_Supplied material_:

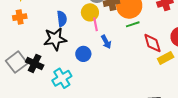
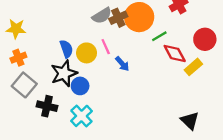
yellow circle: (90, 12) -> (87, 53), moved
green line: (133, 24) -> (159, 36), moved
blue circle: (83, 54) -> (80, 86), moved
gray square: (17, 62) -> (24, 85), moved

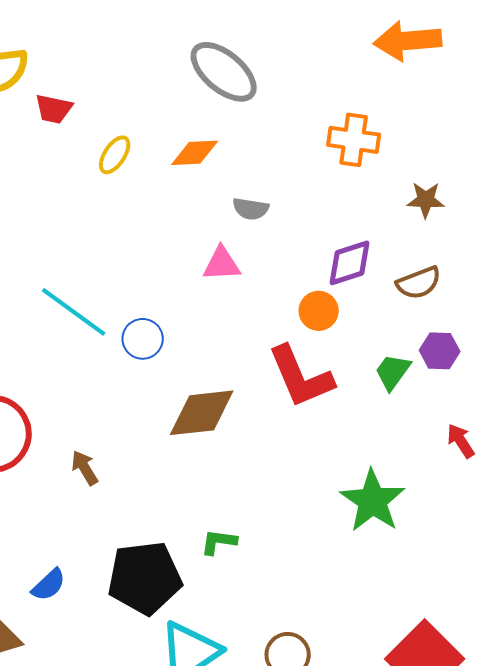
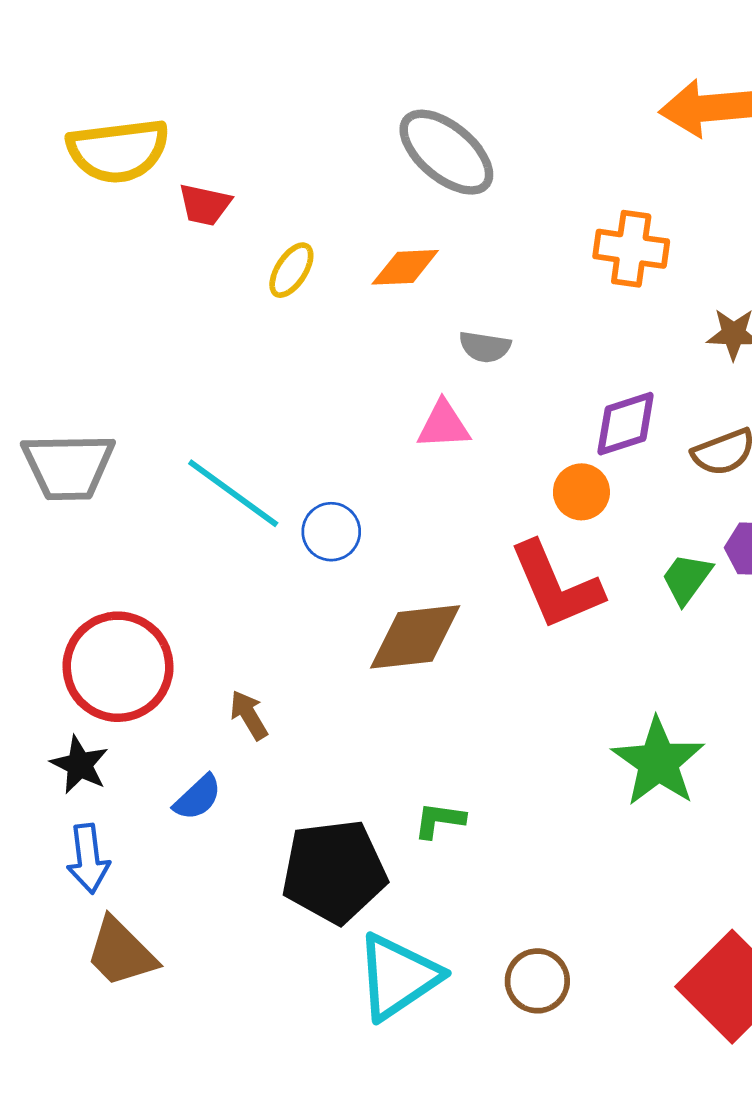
blue semicircle: (49, 585) -> (198, 798), moved

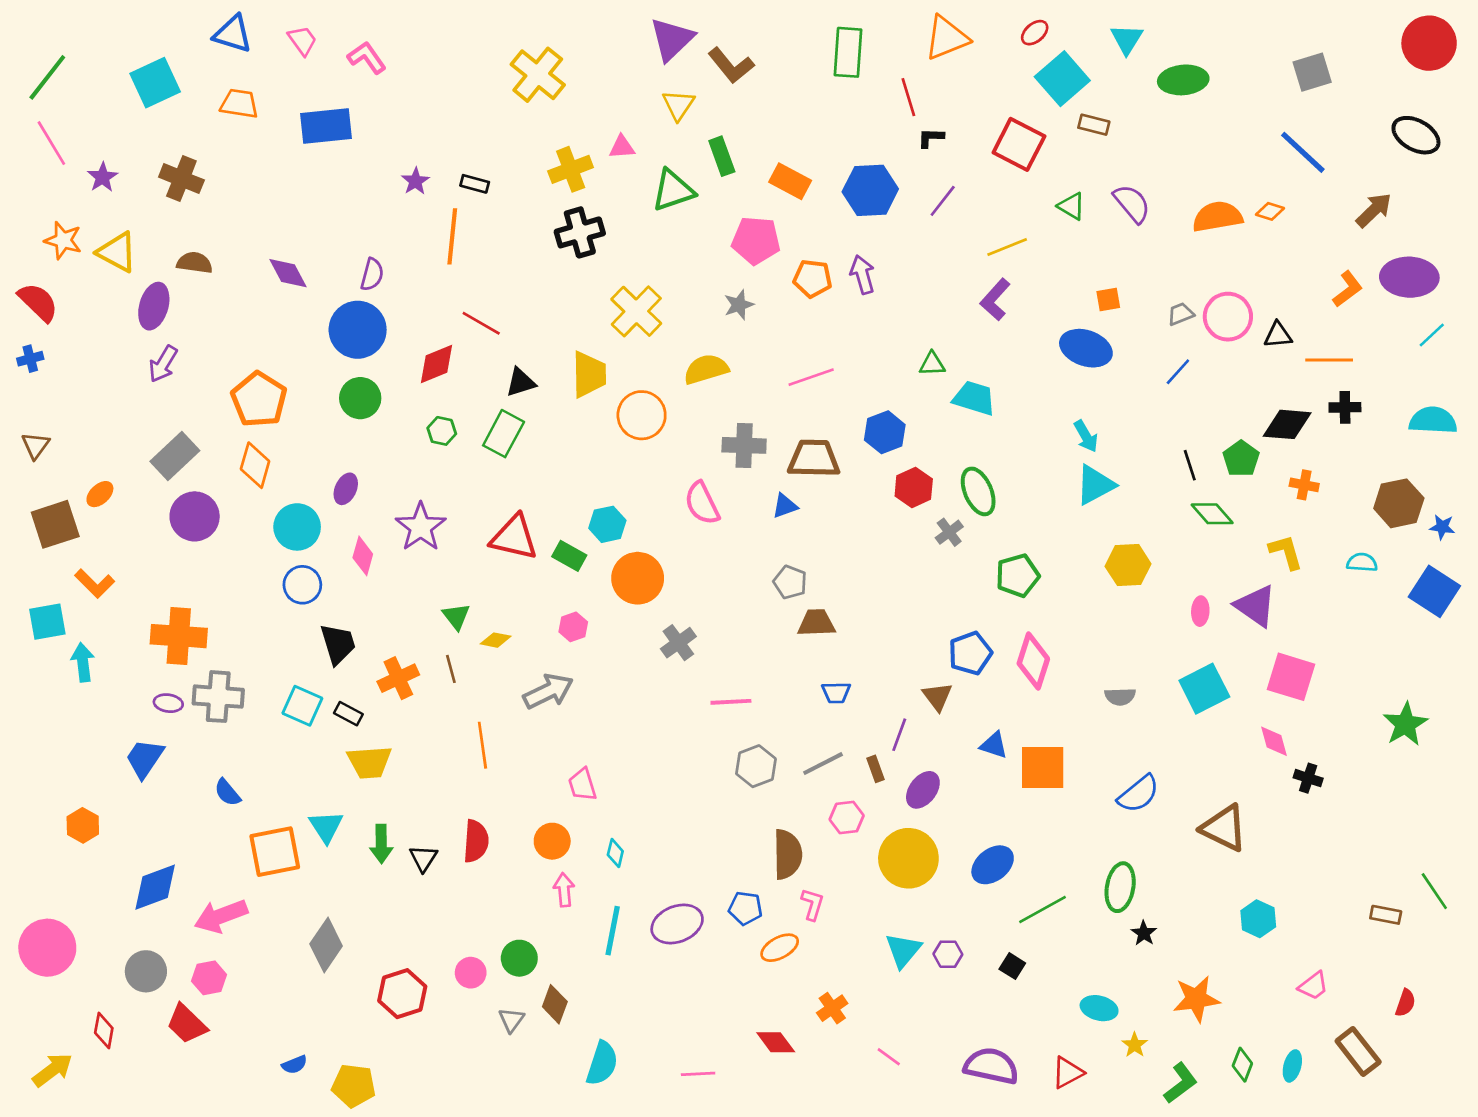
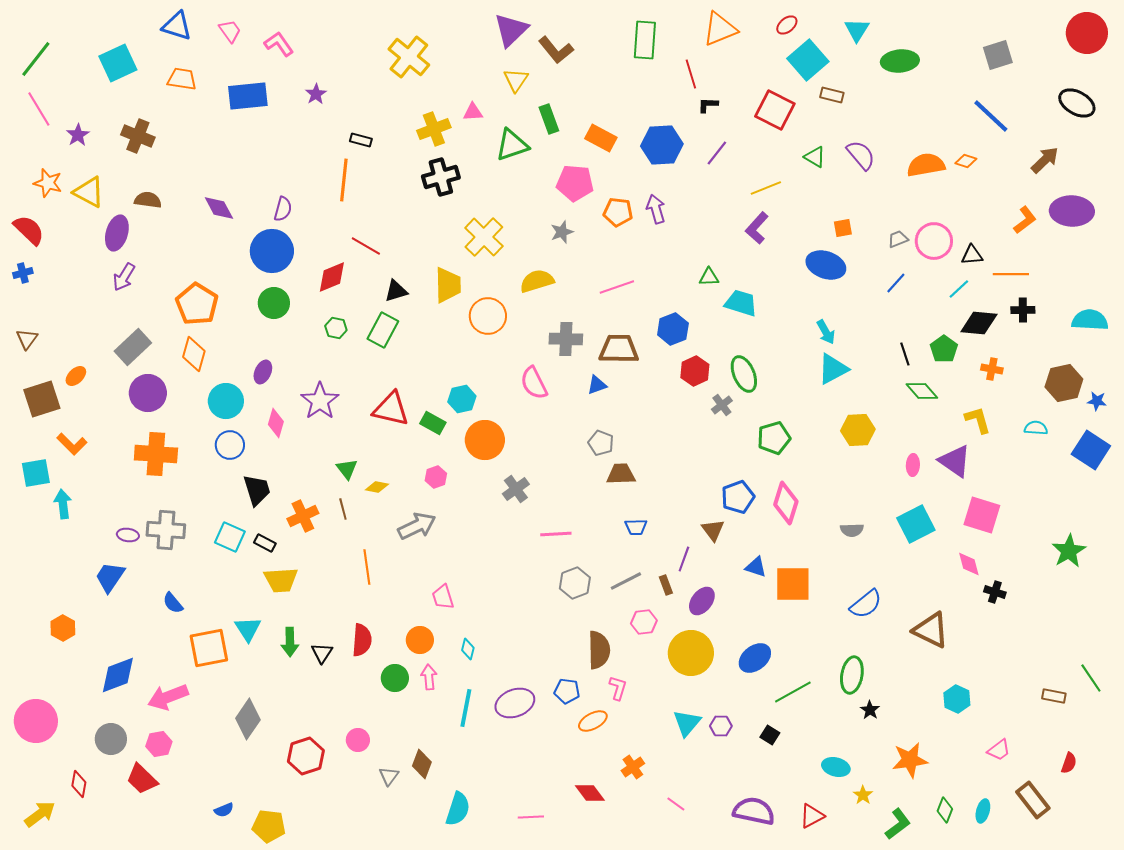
purple star: (415, 181) -> (316, 94), moved
cyan line: (1432, 335) -> (959, 289), moved
orange cross: (179, 636) -> (156, 454), moved
green circle: (519, 958) -> (395, 678), moved

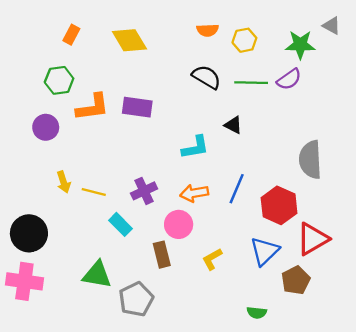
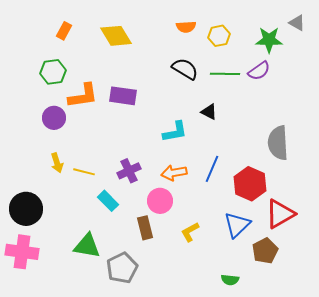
purple circle: (46, 127) -> (54, 118), moved

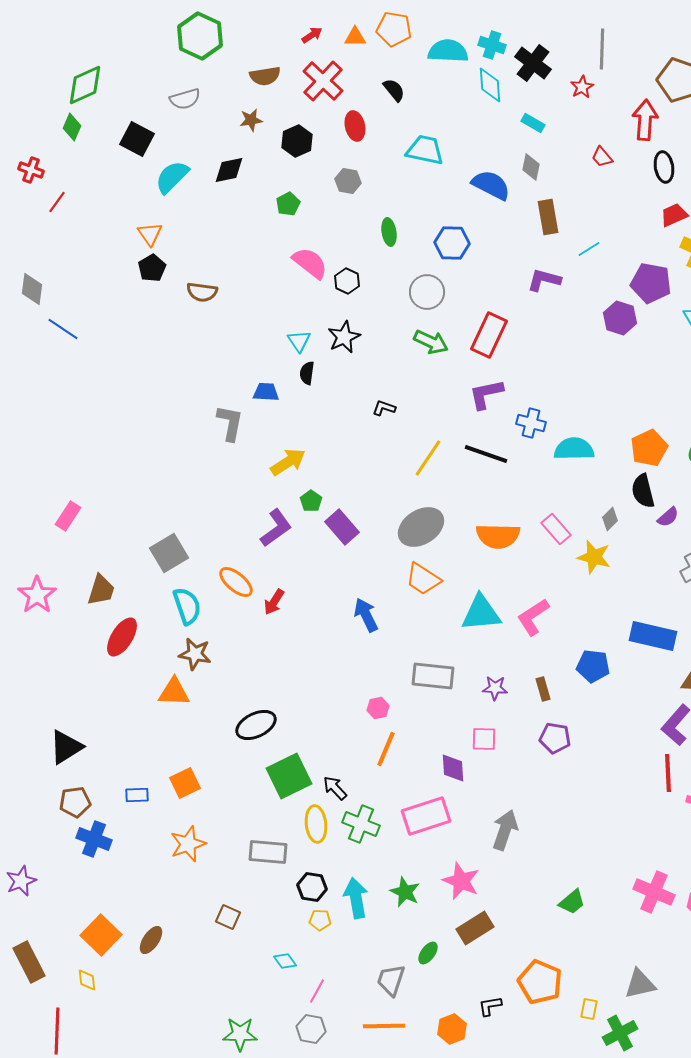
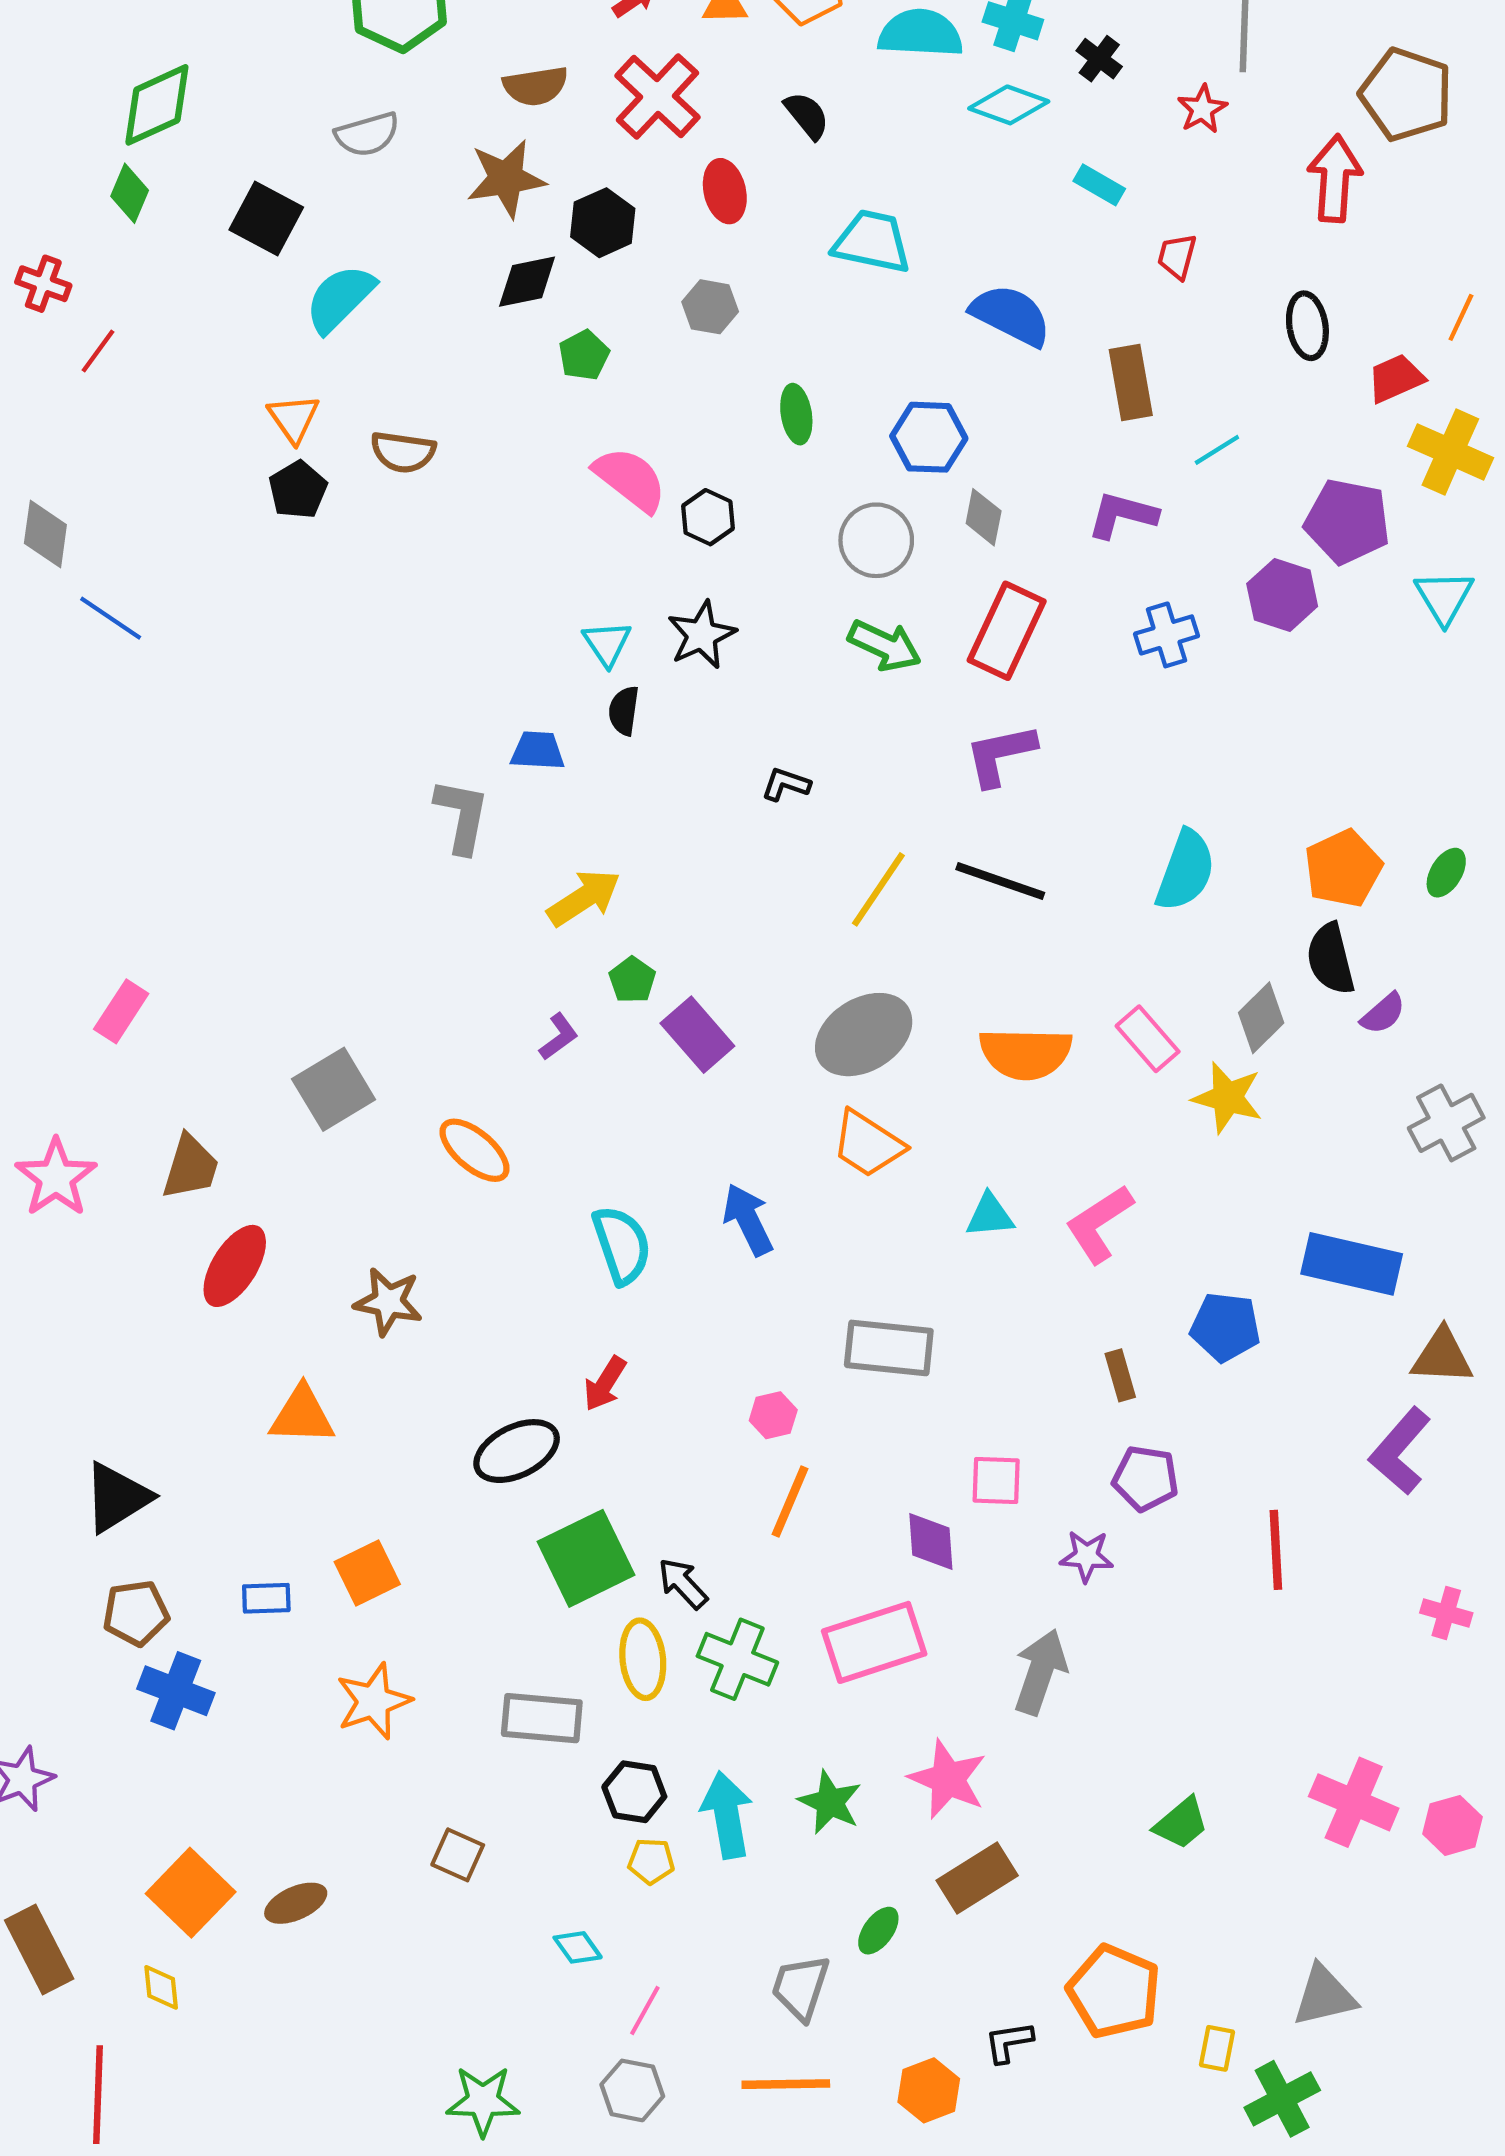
black cross: (533, 63) -> (1099, 59), size x0.6
cyan diamond: (490, 85) -> (1009, 105), turned -66
brown star: (251, 120) -> (506, 179), size x1.6
red trapezoid: (602, 157) -> (1177, 256), moved, turned 55
gray diamond: (531, 167) -> (984, 517), moved
black ellipse: (664, 167) -> (1307, 326), moved
black diamond: (229, 170) -> (527, 282), moved
brown semicircle: (202, 292) -> (403, 452), moved
blue cross: (531, 423) -> (1166, 635), moved, turned -32
cyan semicircle: (574, 449) -> (1185, 871), turned 111
gray diamond: (610, 519) -> (1261, 1018), size x1.4
purple L-shape: (276, 528) -> (559, 1037), size x0.6
red arrow: (274, 602) -> (605, 1384), moved
cyan semicircle: (187, 606) -> (622, 1245), moved
cyan triangle: (481, 613) -> (990, 1215), size x0.6
purple star: (495, 688) -> (1087, 1556), moved
orange triangle: (174, 692) -> (302, 1415), moved
red line: (668, 773) -> (1276, 1550), moved
brown ellipse: (151, 940) -> (296, 1903), turned 32

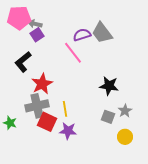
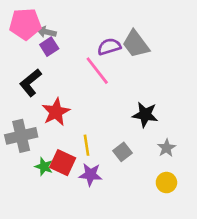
gray cross: (37, 106) -> (21, 136), moved
gray square: (108, 117) -> (122, 152), moved, turned 32
green star: (10, 123) -> (44, 167), moved

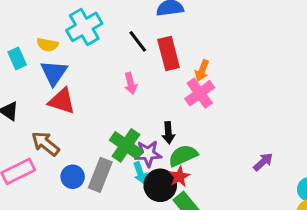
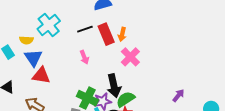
black line: (138, 41) -> (85, 29), turned -63
orange arrow: (202, 70) -> (122, 34), moved
black arrow: (168, 133) -> (114, 86), size x1.6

_What you have to do_:
What you need to copy is the run of lines from the one holding "gray square: (108, 117)" through the end of the data, exactly and only, both ends included, pictures omitted.

_Solution for this exercise_:
gray square: (108, 117) -> (122, 152), moved, turned 32
green star: (10, 123) -> (44, 167), moved

black line: (138, 41) -> (85, 29), turned -63
orange arrow: (202, 70) -> (122, 34), moved
black arrow: (168, 133) -> (114, 86), size x1.6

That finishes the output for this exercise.